**Stored data**
+ + + + +

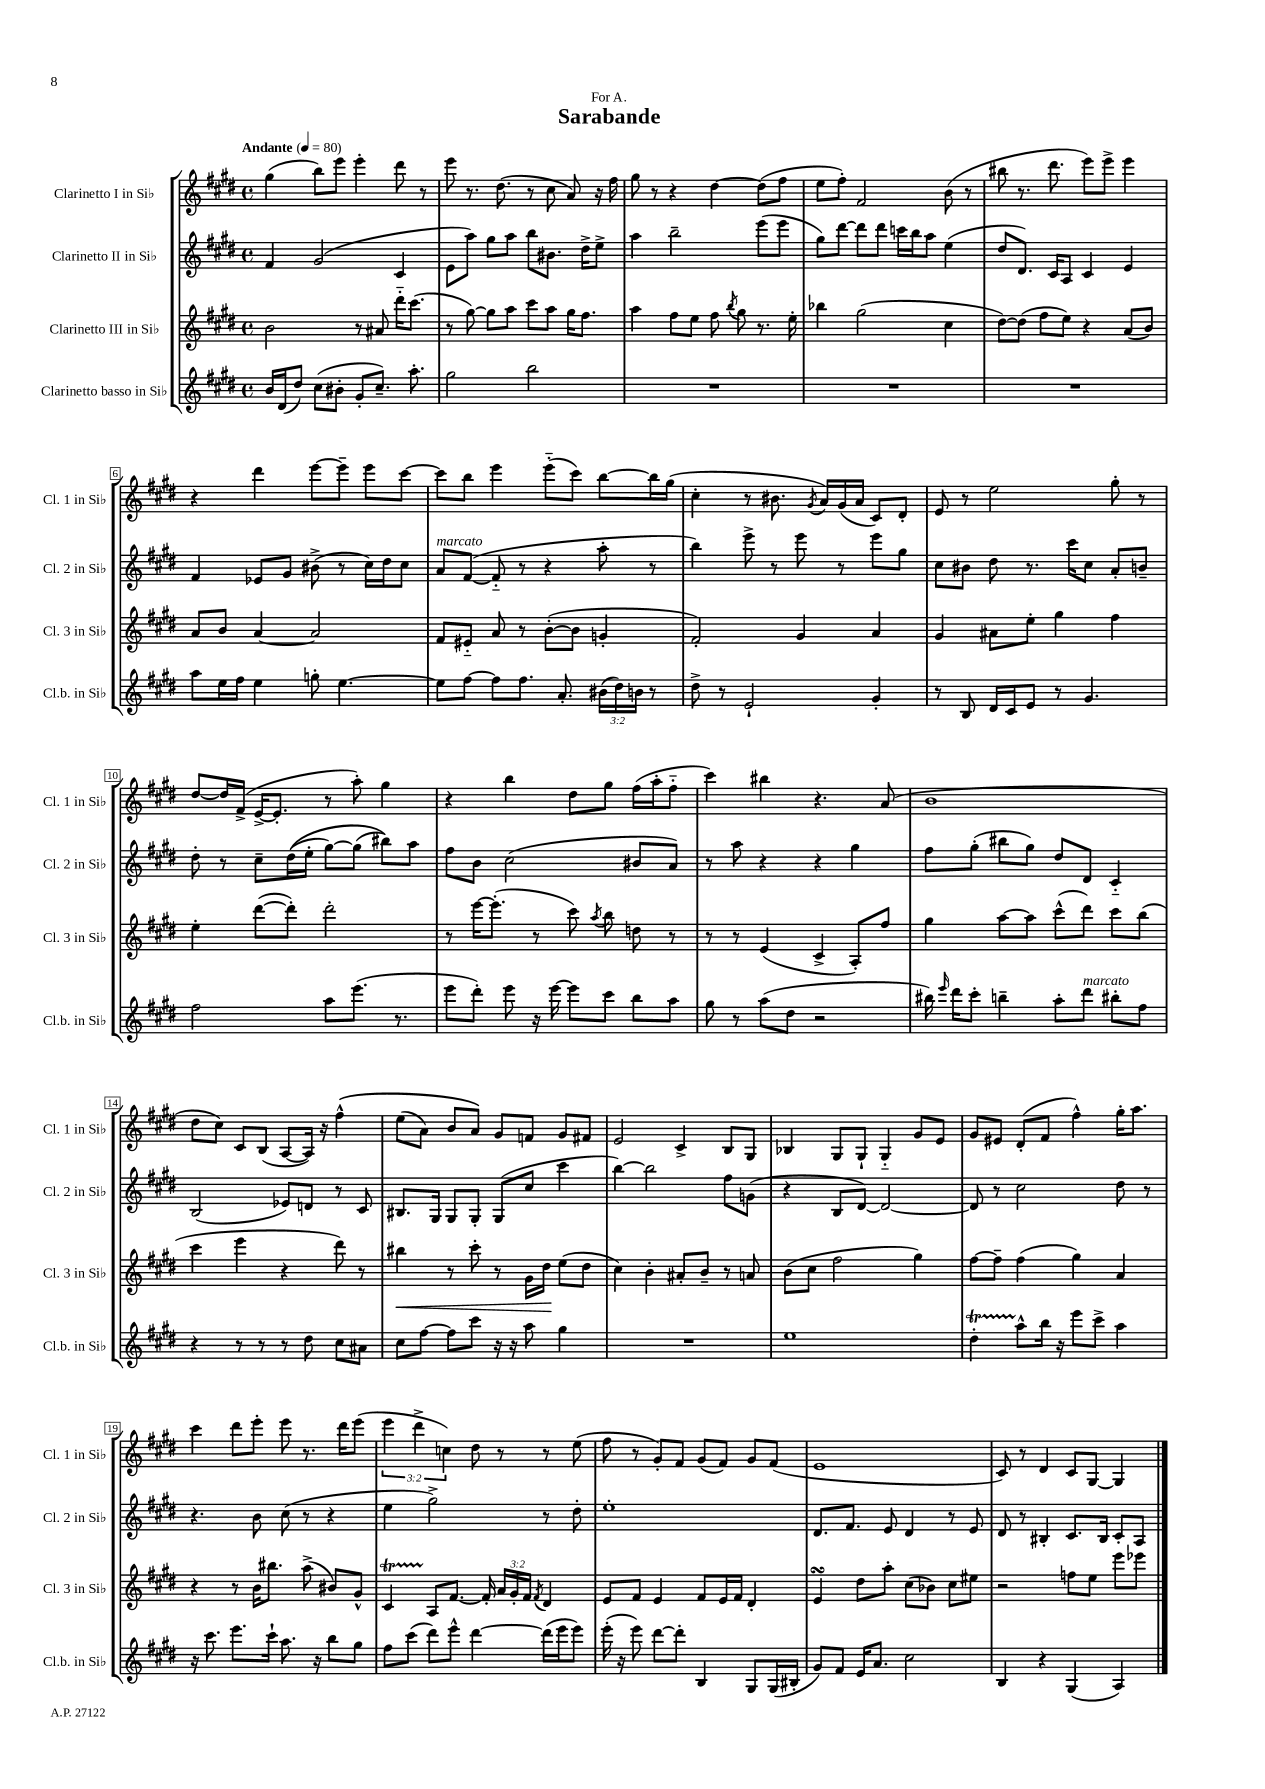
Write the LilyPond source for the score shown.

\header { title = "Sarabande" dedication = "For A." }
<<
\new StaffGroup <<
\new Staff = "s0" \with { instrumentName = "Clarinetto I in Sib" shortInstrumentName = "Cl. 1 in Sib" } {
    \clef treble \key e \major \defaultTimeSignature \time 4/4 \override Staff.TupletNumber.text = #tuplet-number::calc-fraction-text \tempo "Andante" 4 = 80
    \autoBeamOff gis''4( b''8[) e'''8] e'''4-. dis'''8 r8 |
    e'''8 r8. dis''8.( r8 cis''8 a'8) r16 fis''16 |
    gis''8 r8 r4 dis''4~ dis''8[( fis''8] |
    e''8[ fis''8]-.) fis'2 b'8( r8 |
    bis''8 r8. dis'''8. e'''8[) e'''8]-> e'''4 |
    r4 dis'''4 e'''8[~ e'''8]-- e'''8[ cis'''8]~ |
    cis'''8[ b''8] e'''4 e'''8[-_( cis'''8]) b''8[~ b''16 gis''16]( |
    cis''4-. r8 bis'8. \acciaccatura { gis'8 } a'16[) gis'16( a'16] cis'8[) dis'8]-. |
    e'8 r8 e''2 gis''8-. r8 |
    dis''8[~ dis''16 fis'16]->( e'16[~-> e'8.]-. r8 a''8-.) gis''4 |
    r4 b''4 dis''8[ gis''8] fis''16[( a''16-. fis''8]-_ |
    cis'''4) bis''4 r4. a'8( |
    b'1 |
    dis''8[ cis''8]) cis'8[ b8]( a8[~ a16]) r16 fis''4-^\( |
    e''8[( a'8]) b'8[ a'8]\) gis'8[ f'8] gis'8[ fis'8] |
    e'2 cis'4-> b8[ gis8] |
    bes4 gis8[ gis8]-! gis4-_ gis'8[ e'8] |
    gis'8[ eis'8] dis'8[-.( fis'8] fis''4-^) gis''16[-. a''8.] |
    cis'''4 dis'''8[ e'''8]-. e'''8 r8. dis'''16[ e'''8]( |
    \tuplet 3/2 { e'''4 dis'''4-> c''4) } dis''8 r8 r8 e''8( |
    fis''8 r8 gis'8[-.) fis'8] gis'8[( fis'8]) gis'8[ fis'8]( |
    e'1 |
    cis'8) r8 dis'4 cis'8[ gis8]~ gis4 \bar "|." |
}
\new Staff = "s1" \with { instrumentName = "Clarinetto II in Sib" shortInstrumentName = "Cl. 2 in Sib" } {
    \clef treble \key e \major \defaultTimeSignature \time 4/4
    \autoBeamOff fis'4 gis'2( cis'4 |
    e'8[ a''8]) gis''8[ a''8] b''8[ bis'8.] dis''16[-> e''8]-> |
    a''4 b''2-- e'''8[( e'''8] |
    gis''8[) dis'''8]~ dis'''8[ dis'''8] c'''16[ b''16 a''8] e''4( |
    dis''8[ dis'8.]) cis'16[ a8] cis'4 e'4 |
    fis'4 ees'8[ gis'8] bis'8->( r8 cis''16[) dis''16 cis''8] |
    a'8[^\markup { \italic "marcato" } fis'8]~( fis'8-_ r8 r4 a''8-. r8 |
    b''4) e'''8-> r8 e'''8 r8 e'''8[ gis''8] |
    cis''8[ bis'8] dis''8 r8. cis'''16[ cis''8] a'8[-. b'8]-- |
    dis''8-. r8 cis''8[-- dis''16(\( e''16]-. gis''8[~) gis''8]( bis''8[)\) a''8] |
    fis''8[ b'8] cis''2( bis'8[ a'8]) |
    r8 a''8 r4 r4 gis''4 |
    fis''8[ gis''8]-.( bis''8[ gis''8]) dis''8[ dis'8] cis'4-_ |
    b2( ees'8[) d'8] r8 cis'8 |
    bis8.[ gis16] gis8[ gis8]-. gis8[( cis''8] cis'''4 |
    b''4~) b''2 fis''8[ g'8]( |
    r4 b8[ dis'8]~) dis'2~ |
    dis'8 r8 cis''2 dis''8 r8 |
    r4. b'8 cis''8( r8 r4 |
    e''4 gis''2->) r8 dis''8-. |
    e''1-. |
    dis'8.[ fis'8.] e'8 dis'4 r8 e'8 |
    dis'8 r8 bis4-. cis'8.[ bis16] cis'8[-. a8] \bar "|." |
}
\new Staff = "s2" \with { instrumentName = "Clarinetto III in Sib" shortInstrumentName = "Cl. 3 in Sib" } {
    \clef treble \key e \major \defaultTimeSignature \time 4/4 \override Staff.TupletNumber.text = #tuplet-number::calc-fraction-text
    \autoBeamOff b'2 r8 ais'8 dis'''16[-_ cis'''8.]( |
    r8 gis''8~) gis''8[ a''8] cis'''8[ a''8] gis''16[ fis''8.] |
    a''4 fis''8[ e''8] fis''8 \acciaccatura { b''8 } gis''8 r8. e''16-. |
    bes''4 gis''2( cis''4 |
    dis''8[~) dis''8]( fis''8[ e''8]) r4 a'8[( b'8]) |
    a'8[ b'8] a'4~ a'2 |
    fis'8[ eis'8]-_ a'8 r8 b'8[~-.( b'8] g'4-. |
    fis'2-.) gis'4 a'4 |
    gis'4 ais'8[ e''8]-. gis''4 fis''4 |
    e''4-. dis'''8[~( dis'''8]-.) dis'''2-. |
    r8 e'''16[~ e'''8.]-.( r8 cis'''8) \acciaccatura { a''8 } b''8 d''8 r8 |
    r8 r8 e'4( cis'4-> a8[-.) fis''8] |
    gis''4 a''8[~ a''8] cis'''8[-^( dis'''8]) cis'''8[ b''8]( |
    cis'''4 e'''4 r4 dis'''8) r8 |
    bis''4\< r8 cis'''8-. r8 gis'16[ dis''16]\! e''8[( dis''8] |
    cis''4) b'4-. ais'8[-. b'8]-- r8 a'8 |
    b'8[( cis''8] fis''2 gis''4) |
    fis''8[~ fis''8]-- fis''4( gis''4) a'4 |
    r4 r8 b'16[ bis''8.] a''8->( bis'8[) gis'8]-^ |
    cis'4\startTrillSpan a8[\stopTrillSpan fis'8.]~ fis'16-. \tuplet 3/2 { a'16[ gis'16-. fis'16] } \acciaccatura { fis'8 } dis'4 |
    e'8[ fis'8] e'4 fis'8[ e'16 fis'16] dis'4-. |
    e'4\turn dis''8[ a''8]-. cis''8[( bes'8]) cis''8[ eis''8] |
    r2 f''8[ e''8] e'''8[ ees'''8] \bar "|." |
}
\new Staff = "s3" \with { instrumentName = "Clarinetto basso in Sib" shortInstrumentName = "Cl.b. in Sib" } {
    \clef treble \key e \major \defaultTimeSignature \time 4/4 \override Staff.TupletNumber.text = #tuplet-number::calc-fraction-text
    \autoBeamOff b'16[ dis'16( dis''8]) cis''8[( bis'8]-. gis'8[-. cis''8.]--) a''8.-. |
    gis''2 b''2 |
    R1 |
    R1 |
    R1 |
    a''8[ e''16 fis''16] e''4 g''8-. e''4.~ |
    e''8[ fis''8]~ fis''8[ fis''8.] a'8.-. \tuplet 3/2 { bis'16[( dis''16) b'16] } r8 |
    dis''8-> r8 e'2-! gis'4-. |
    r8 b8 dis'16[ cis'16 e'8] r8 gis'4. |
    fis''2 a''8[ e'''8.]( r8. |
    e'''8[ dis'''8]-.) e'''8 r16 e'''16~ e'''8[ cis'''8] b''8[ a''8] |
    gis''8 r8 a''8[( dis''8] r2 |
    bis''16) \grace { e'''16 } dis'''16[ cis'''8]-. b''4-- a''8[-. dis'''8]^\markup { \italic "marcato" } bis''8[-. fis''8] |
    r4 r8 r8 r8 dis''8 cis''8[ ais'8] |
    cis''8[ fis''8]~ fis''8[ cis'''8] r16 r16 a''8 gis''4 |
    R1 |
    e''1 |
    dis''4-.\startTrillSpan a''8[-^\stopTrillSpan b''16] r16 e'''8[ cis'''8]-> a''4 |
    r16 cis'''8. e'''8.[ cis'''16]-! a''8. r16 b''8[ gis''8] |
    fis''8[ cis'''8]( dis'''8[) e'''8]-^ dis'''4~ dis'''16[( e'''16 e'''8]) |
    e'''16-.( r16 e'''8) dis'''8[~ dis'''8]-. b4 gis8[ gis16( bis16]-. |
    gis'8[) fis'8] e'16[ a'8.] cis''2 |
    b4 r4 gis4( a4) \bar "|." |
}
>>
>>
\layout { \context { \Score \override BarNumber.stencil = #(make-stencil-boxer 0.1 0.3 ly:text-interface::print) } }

+ + + + +

**Task**
Locate every line in the rows above that contains the string "acciaccatura", matching case exactly, and copy each of those lines.

**Result**
    cis''4-. r8 bis'8. \acciaccatura { gis'8 } a'16[) gis'16( a'16] cis'8[) dis'8]-. |
    a''4 fis''8[ e''8] fis''8 \acciaccatura { b''8 } gis''8 r8. e''16-. |
    r8 e'''16[~ e'''8.]-.( r8 cis'''8) \acciaccatura { a''8 } b''8 d''8 r8 |
    cis'4\startTrillSpan a8[\stopTrillSpan fis'8.]~ fis'16-. \tuplet 3/2 { a'16[ gis'16-. fis'16] } \acciaccatura { fis'8 } dis'4 |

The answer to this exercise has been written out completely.